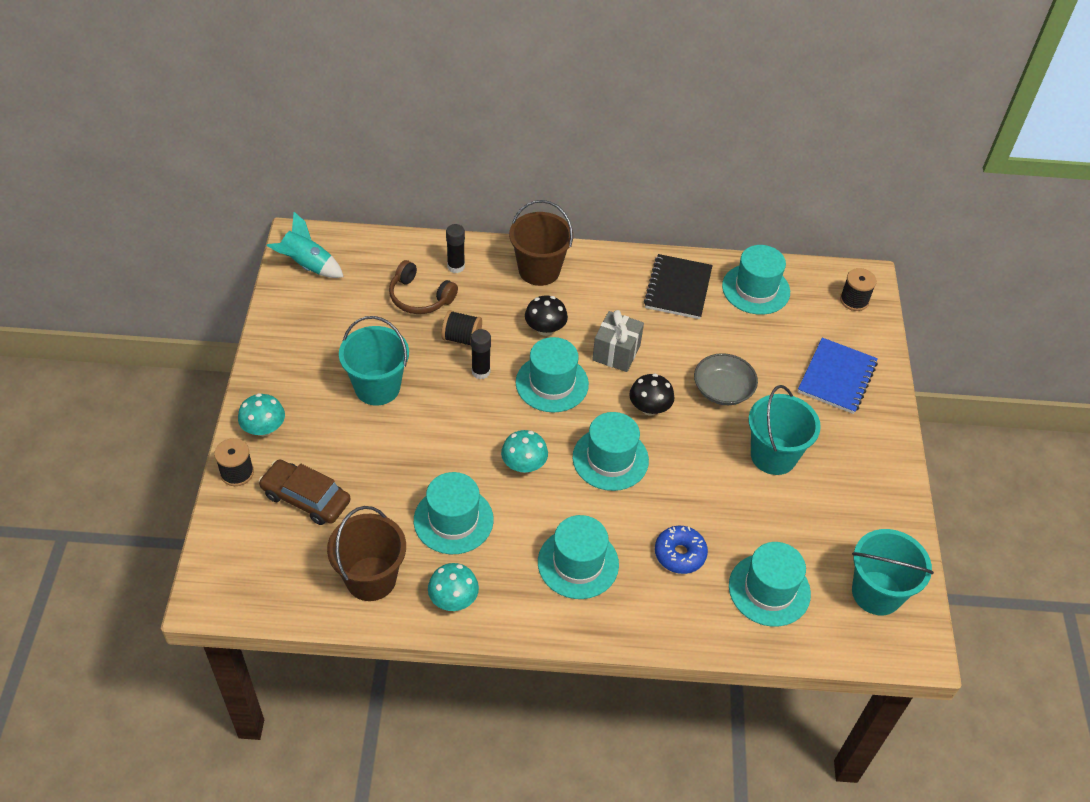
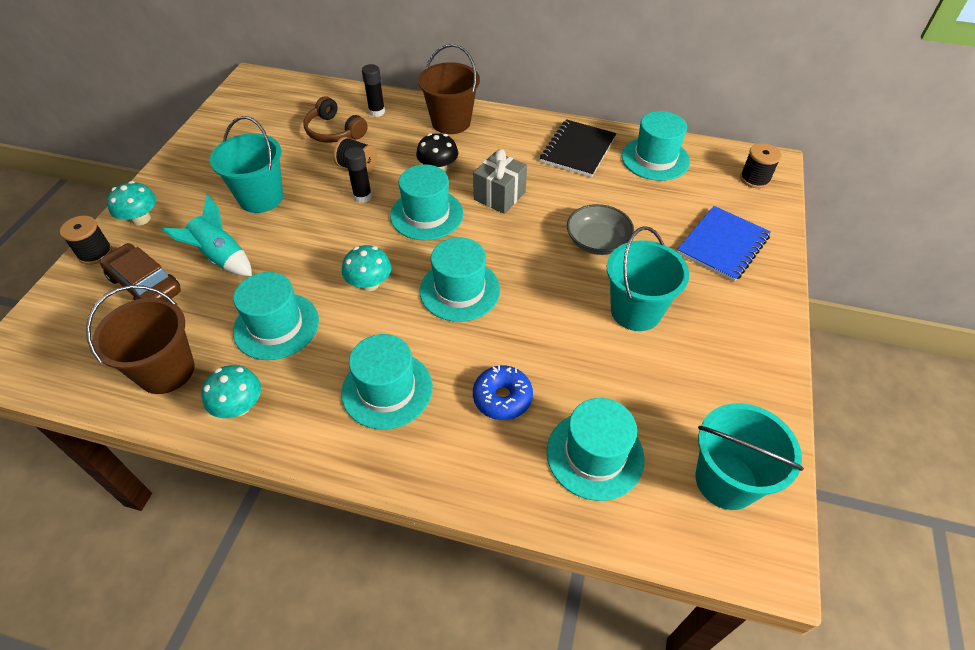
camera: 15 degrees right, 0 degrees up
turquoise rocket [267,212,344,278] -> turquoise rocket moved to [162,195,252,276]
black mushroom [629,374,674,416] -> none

================================

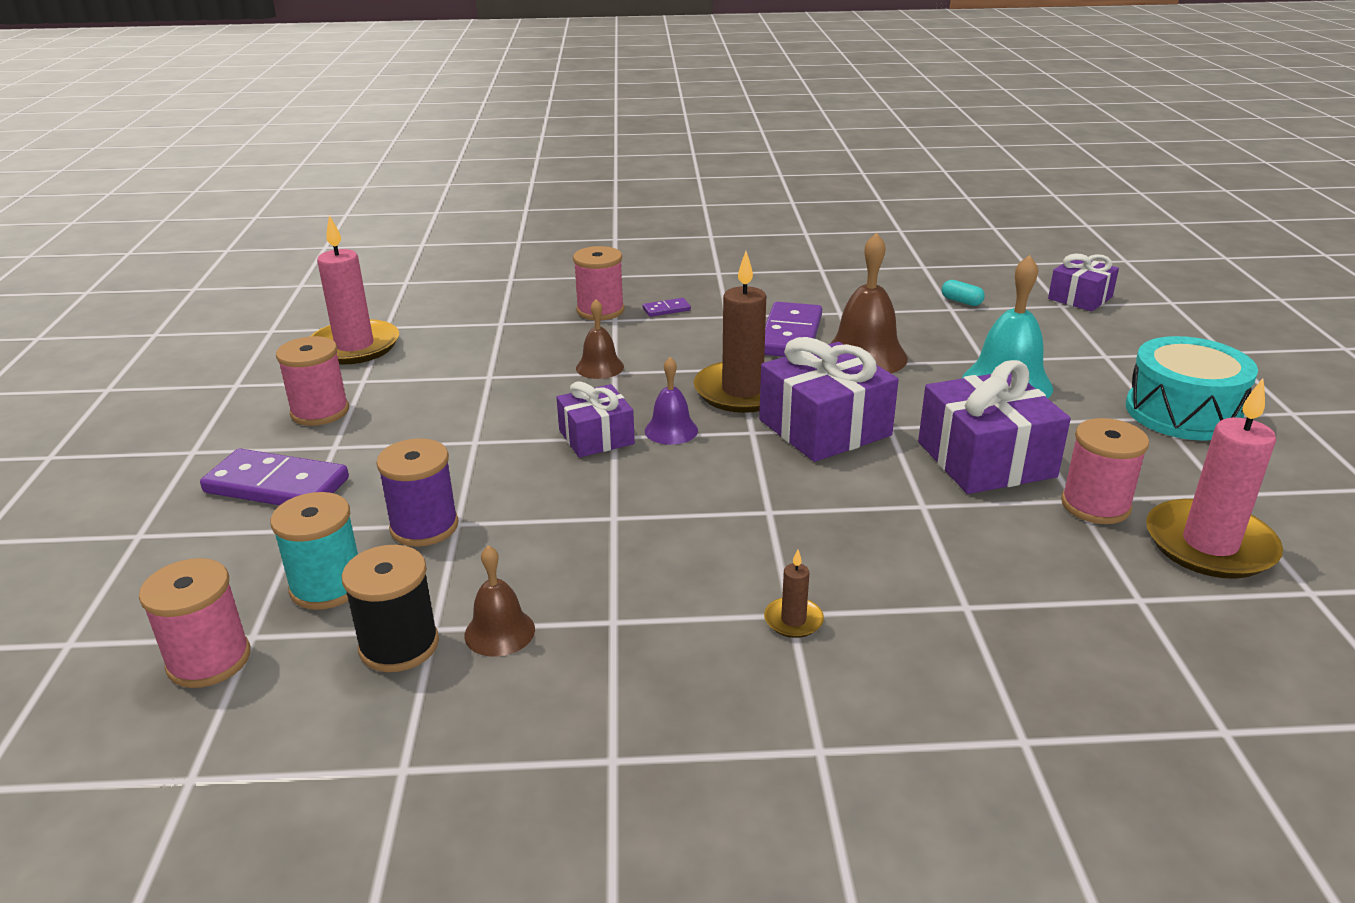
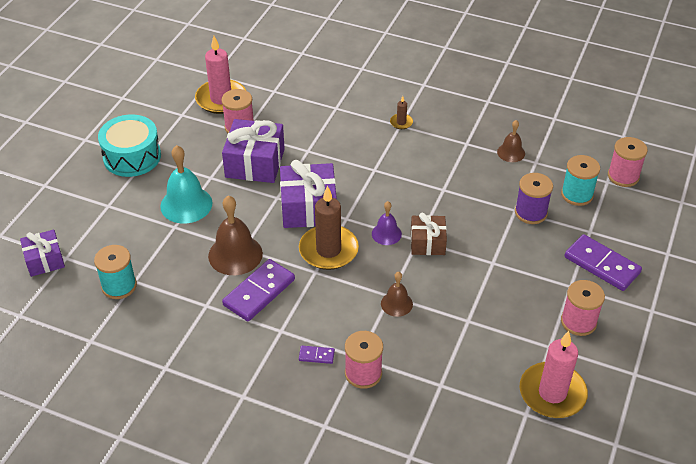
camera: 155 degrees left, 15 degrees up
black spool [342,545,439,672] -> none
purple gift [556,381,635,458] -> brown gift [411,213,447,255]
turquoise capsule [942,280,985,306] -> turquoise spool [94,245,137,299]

================================

> **Written task**: In the data above, find the line with "purple gift [556,381,635,458]" and the line with "turquoise capsule [942,280,985,306]". Retype both, plus every line between them, exactly.

> **Task answer**:
purple gift [556,381,635,458] -> brown gift [411,213,447,255]
turquoise capsule [942,280,985,306] -> turquoise spool [94,245,137,299]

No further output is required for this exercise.